What to work on: For the entries below, report every line that includes the word "cross".

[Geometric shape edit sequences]
========
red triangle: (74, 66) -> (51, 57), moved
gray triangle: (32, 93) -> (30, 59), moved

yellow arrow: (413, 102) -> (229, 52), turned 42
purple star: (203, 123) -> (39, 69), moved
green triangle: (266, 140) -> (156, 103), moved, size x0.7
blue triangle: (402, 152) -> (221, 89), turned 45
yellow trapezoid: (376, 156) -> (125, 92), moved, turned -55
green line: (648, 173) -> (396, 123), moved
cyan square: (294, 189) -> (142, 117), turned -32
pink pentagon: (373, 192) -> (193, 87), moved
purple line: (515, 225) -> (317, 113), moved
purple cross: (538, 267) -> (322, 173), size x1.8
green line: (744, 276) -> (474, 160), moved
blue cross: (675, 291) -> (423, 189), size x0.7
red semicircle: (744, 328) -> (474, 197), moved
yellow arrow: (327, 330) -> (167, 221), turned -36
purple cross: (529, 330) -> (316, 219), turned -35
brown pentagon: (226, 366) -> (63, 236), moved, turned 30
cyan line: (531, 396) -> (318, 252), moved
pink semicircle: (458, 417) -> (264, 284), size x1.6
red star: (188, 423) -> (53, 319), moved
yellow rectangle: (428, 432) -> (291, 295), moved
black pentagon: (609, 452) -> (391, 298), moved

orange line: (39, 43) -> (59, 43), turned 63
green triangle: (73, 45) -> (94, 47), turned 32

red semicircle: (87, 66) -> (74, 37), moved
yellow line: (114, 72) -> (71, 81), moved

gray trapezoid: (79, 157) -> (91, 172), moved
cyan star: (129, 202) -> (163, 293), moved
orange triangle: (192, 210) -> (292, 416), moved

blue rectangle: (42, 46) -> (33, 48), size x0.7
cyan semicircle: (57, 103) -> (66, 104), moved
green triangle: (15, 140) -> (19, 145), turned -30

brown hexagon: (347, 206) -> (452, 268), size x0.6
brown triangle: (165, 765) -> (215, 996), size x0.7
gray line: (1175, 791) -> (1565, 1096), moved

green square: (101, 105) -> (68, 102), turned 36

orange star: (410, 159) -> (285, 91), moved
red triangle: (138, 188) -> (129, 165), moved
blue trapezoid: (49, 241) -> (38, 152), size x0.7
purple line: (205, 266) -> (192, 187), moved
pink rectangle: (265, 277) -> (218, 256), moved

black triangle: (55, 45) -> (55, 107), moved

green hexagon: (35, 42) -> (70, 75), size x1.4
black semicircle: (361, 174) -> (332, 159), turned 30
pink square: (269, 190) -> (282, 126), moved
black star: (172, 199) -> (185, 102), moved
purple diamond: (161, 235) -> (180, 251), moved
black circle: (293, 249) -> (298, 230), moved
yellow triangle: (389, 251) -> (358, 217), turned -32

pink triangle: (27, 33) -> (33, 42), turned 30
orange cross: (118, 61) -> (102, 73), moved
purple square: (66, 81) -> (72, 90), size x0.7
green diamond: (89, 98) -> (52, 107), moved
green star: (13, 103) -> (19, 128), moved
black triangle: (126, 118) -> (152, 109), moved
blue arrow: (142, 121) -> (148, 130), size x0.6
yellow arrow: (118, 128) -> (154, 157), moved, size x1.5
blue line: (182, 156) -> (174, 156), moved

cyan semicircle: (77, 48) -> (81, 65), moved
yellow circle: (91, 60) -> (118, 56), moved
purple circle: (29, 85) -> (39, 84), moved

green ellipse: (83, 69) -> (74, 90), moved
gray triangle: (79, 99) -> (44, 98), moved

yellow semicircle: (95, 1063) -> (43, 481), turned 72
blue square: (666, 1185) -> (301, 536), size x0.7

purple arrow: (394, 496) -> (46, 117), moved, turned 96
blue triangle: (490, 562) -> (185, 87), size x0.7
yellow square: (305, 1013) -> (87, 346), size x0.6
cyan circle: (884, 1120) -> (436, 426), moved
========
Response below:
purple cross: (538, 267) -> (322, 173), size x1.8
blue cross: (675, 291) -> (423, 189), size x0.7
purple cross: (529, 330) -> (316, 219), turned -35
orange cross: (118, 61) -> (102, 73), moved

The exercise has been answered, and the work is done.